Work item: Please reproduce verbatim the lines below, from the first through the one with "R3: 1.2 (GND, N_7) -> 1.2 (N_7, VCC)".
◆ ◆ ◆ ◆
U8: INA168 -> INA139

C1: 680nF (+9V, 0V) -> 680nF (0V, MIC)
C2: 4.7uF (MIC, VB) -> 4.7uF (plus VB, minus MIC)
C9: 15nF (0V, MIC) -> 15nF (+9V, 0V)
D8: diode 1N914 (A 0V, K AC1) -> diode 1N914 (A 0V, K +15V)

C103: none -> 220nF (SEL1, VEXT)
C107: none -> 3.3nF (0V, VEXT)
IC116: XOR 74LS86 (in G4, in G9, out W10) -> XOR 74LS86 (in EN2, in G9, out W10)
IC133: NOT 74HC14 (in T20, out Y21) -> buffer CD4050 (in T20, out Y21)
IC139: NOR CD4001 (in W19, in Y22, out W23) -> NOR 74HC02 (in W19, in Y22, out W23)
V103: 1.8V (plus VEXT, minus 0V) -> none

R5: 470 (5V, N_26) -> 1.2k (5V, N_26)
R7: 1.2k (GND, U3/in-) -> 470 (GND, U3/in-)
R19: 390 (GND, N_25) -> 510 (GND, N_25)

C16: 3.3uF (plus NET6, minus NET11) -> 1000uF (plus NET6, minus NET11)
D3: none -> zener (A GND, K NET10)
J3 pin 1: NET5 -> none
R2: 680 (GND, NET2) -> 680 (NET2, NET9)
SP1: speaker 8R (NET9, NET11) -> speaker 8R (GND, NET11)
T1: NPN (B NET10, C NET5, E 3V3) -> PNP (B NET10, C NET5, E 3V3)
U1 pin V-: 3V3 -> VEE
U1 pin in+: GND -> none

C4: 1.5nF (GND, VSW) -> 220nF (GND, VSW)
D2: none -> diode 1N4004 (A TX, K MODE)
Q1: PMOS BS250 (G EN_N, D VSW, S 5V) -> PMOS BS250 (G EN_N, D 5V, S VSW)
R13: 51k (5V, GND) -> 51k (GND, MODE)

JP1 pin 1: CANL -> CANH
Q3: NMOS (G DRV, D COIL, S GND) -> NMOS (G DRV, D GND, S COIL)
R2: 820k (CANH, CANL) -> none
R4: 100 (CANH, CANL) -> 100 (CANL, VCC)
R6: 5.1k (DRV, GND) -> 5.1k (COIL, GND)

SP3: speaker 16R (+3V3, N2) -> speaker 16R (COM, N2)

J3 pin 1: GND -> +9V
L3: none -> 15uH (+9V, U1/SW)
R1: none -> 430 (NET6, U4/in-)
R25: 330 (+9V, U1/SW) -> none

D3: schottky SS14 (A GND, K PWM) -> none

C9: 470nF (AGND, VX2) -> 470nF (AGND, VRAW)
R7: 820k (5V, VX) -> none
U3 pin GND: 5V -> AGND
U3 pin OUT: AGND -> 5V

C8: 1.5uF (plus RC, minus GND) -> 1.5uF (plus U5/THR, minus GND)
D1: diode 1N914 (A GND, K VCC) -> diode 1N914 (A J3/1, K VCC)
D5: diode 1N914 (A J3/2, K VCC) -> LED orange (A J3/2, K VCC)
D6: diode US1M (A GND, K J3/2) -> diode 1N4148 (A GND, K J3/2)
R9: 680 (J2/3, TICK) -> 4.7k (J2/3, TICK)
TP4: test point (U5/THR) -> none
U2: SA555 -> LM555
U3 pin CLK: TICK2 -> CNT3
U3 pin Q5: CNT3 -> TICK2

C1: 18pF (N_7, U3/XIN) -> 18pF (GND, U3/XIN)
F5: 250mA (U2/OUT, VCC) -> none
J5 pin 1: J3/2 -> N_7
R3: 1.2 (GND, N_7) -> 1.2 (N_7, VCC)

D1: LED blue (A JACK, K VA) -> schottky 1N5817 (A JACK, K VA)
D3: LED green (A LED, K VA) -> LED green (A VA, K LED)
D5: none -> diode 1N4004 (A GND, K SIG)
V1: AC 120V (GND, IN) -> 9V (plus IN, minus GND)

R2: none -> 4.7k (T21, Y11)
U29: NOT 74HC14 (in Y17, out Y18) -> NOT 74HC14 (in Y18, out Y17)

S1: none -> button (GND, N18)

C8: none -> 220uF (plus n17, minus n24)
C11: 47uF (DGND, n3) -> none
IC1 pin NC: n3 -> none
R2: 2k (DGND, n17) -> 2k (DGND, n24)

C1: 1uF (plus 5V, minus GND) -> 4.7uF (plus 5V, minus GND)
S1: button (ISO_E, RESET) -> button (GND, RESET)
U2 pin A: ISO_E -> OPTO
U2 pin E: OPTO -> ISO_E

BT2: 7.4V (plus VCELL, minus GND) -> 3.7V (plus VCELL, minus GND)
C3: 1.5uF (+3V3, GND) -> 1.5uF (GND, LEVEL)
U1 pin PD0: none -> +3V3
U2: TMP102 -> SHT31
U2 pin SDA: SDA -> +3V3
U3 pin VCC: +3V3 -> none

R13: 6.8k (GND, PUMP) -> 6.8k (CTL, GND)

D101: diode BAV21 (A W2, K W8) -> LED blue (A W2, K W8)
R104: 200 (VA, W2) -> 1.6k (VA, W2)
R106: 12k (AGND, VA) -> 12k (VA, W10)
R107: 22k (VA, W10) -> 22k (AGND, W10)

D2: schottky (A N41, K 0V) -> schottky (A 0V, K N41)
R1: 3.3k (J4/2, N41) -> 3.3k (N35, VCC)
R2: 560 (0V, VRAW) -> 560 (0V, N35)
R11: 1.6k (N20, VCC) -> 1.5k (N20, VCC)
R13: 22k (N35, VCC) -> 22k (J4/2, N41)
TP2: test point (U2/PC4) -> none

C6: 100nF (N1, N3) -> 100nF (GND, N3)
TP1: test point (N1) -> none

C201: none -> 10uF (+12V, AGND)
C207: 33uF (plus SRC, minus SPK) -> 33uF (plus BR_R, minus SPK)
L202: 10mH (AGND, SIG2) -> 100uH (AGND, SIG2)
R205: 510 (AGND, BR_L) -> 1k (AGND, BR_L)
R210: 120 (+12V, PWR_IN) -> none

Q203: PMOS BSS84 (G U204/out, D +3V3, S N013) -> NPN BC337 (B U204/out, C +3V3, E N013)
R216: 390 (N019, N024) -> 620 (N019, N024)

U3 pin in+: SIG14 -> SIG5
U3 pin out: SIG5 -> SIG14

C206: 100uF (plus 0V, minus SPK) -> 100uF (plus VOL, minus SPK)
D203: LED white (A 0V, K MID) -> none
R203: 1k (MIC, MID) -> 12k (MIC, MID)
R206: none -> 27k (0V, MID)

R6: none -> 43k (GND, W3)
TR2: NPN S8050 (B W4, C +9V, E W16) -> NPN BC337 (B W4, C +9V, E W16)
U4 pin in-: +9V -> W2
◆ ◆ ◆ ◆
Answer section:
U8: INA168 -> INA139

C1: 680nF (+9V, 0V) -> 680nF (0V, MIC)
C2: 4.7uF (MIC, VB) -> 4.7uF (plus VB, minus MIC)
C9: 15nF (0V, MIC) -> 15nF (+9V, 0V)
D8: diode 1N914 (A 0V, K AC1) -> diode 1N914 (A 0V, K +15V)

C103: none -> 220nF (SEL1, VEXT)
C107: none -> 3.3nF (0V, VEXT)
IC116: XOR 74LS86 (in G4, in G9, out W10) -> XOR 74LS86 (in EN2, in G9, out W10)
IC133: NOT 74HC14 (in T20, out Y21) -> buffer CD4050 (in T20, out Y21)
IC139: NOR CD4001 (in W19, in Y22, out W23) -> NOR 74HC02 (in W19, in Y22, out W23)
V103: 1.8V (plus VEXT, minus 0V) -> none

R5: 470 (5V, N_26) -> 1.2k (5V, N_26)
R7: 1.2k (GND, U3/in-) -> 470 (GND, U3/in-)
R19: 390 (GND, N_25) -> 510 (GND, N_25)

C16: 3.3uF (plus NET6, minus NET11) -> 1000uF (plus NET6, minus NET11)
D3: none -> zener (A GND, K NET10)
J3 pin 1: NET5 -> none
R2: 680 (GND, NET2) -> 680 (NET2, NET9)
SP1: speaker 8R (NET9, NET11) -> speaker 8R (GND, NET11)
T1: NPN (B NET10, C NET5, E 3V3) -> PNP (B NET10, C NET5, E 3V3)
U1 pin V-: 3V3 -> VEE
U1 pin in+: GND -> none

C4: 1.5nF (GND, VSW) -> 220nF (GND, VSW)
D2: none -> diode 1N4004 (A TX, K MODE)
Q1: PMOS BS250 (G EN_N, D VSW, S 5V) -> PMOS BS250 (G EN_N, D 5V, S VSW)
R13: 51k (5V, GND) -> 51k (GND, MODE)

JP1 pin 1: CANL -> CANH
Q3: NMOS (G DRV, D COIL, S GND) -> NMOS (G DRV, D GND, S COIL)
R2: 820k (CANH, CANL) -> none
R4: 100 (CANH, CANL) -> 100 (CANL, VCC)
R6: 5.1k (DRV, GND) -> 5.1k (COIL, GND)

SP3: speaker 16R (+3V3, N2) -> speaker 16R (COM, N2)

J3 pin 1: GND -> +9V
L3: none -> 15uH (+9V, U1/SW)
R1: none -> 430 (NET6, U4/in-)
R25: 330 (+9V, U1/SW) -> none

D3: schottky SS14 (A GND, K PWM) -> none

C9: 470nF (AGND, VX2) -> 470nF (AGND, VRAW)
R7: 820k (5V, VX) -> none
U3 pin GND: 5V -> AGND
U3 pin OUT: AGND -> 5V

C8: 1.5uF (plus RC, minus GND) -> 1.5uF (plus U5/THR, minus GND)
D1: diode 1N914 (A GND, K VCC) -> diode 1N914 (A J3/1, K VCC)
D5: diode 1N914 (A J3/2, K VCC) -> LED orange (A J3/2, K VCC)
D6: diode US1M (A GND, K J3/2) -> diode 1N4148 (A GND, K J3/2)
R9: 680 (J2/3, TICK) -> 4.7k (J2/3, TICK)
TP4: test point (U5/THR) -> none
U2: SA555 -> LM555
U3 pin CLK: TICK2 -> CNT3
U3 pin Q5: CNT3 -> TICK2

C1: 18pF (N_7, U3/XIN) -> 18pF (GND, U3/XIN)
F5: 250mA (U2/OUT, VCC) -> none
J5 pin 1: J3/2 -> N_7
R3: 1.2 (GND, N_7) -> 1.2 (N_7, VCC)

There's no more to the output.